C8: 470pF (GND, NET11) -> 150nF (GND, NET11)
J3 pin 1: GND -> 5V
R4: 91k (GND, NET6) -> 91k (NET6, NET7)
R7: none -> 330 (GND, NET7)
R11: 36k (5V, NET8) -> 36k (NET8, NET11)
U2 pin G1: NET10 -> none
..........
A faithful, word-for-word transcription of the data above is required.

C8: 470pF (GND, NET11) -> 150nF (GND, NET11)
J3 pin 1: GND -> 5V
R4: 91k (GND, NET6) -> 91k (NET6, NET7)
R7: none -> 330 (GND, NET7)
R11: 36k (5V, NET8) -> 36k (NET8, NET11)
U2 pin G1: NET10 -> none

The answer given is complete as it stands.